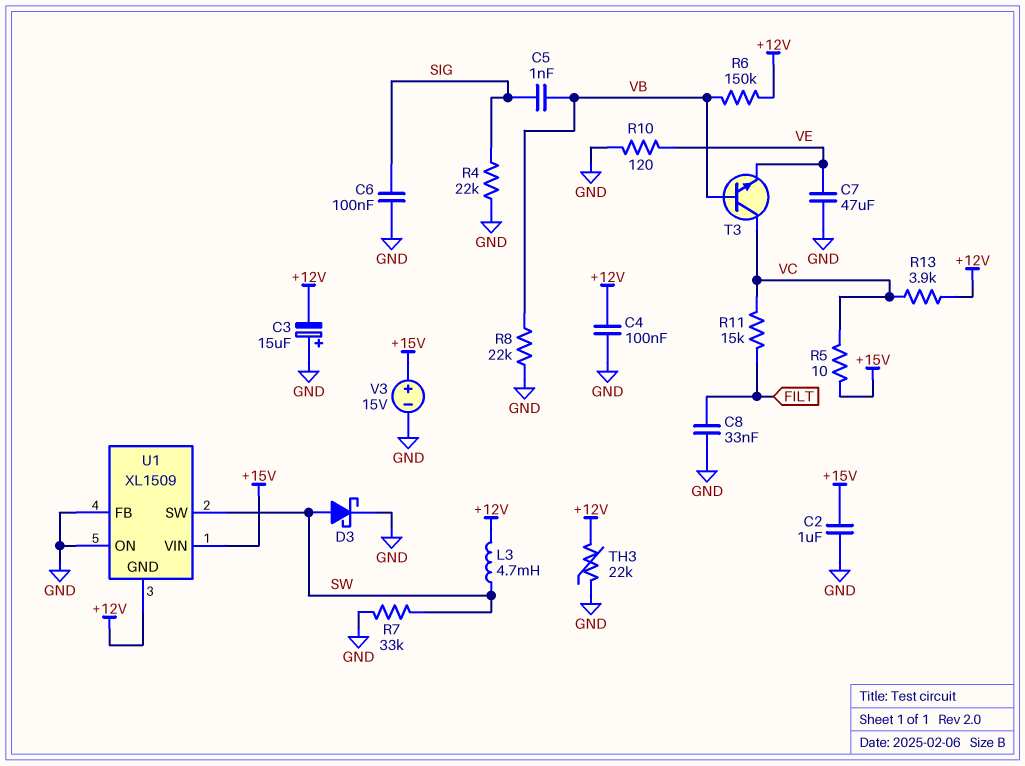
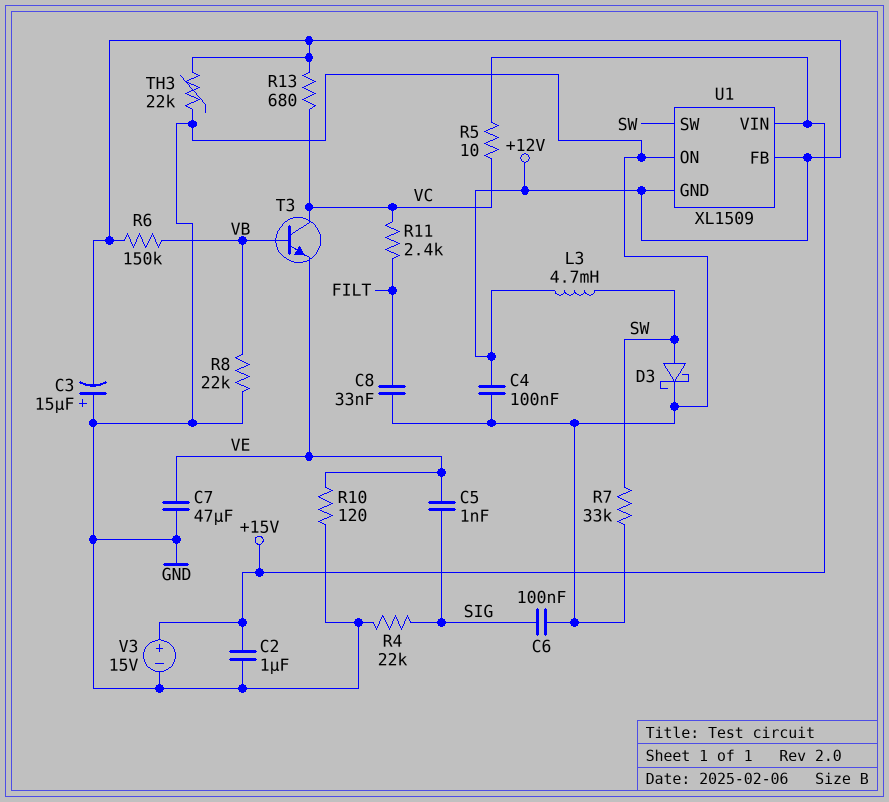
C5: 1nF (SIG, VB) -> 1nF (SIG, VE)
R11: 15k (FILT, VC) -> 2.4k (FILT, VC)
R13: 3.9k (+12V, VC) -> 680 (+12V, VC)
U1 pin FB: GND -> +12V

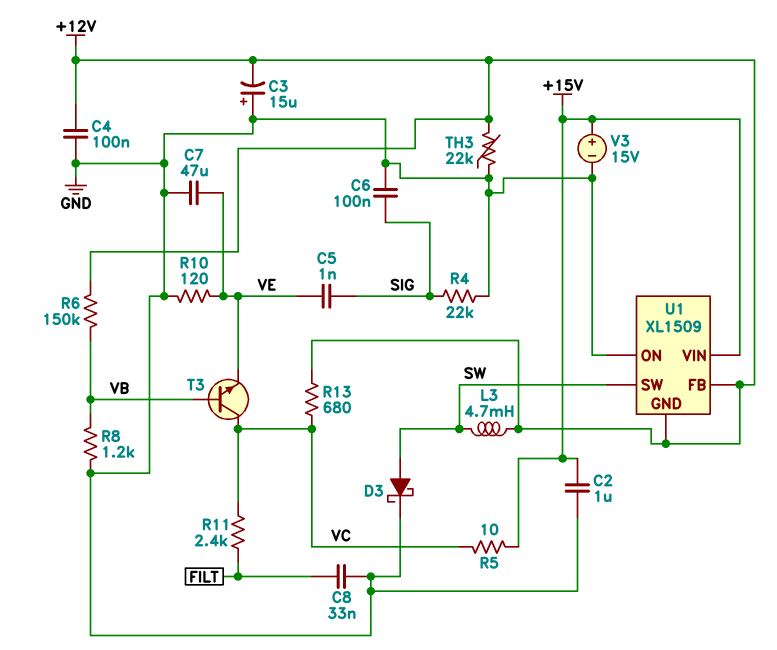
R7: 33k (GND, SW) -> none
R8: 22k (GND, VB) -> 1.2k (GND, VB)

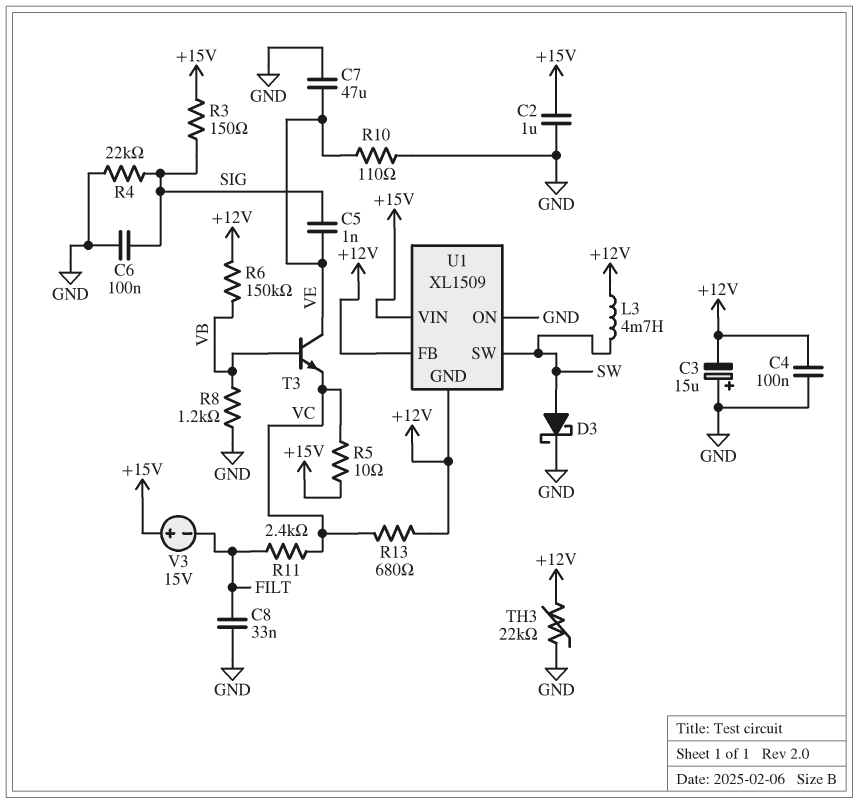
R3: none -> 150 (+15V, SIG)
R10: 120 (GND, VE) -> 110 (GND, VE)
T3: NPN (B VB, C VC, E VE) -> NPN (B VB, C VE, E VC)
V3: 15V (plus +15V, minus GND) -> 15V (plus +15V, minus FILT)

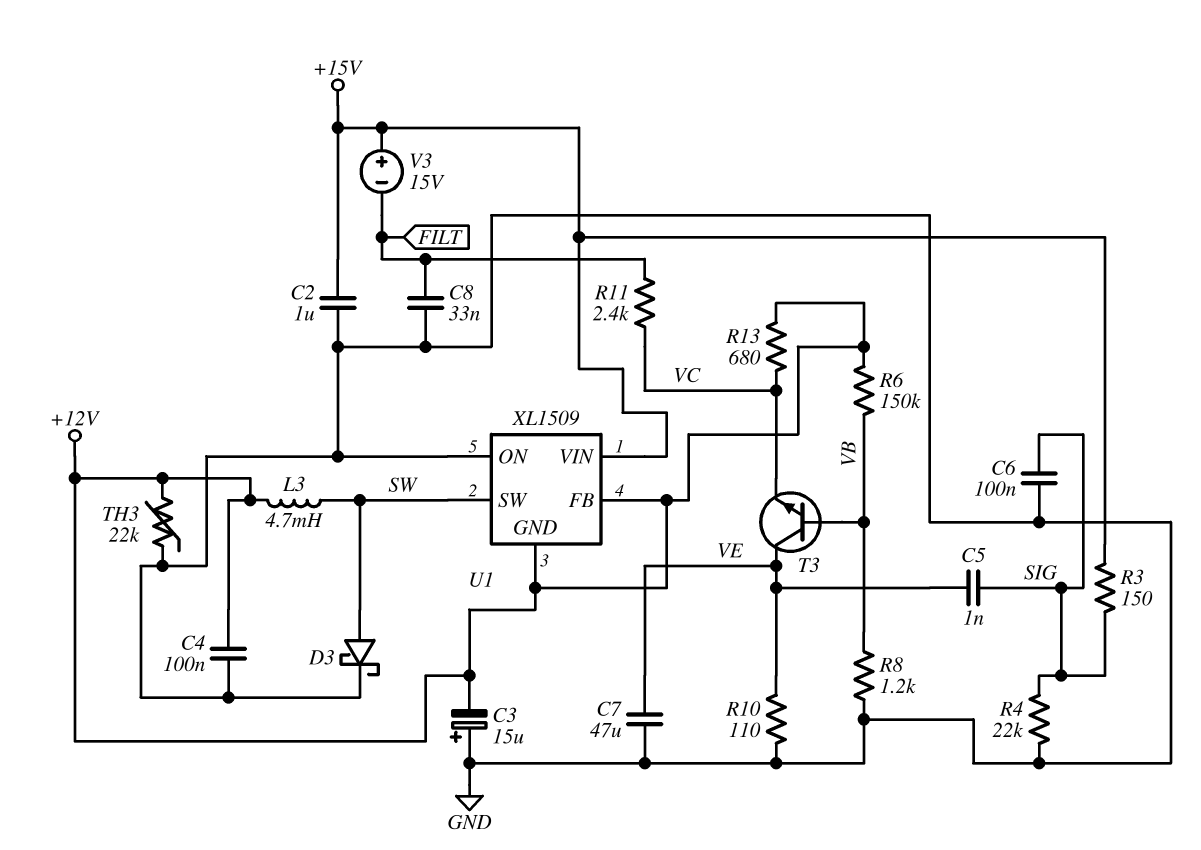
R5: 10 (+15V, VC) -> none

The problem.
Each record is to be written out exactly. No picture goes in.

Answer.
C5: 1nF (SIG, VB) -> 1nF (SIG, VE)
R11: 15k (FILT, VC) -> 2.4k (FILT, VC)
R13: 3.9k (+12V, VC) -> 680 (+12V, VC)
U1 pin FB: GND -> +12V

R7: 33k (GND, SW) -> none
R8: 22k (GND, VB) -> 1.2k (GND, VB)

R3: none -> 150 (+15V, SIG)
R10: 120 (GND, VE) -> 110 (GND, VE)
T3: NPN (B VB, C VC, E VE) -> NPN (B VB, C VE, E VC)
V3: 15V (plus +15V, minus GND) -> 15V (plus +15V, minus FILT)

R5: 10 (+15V, VC) -> none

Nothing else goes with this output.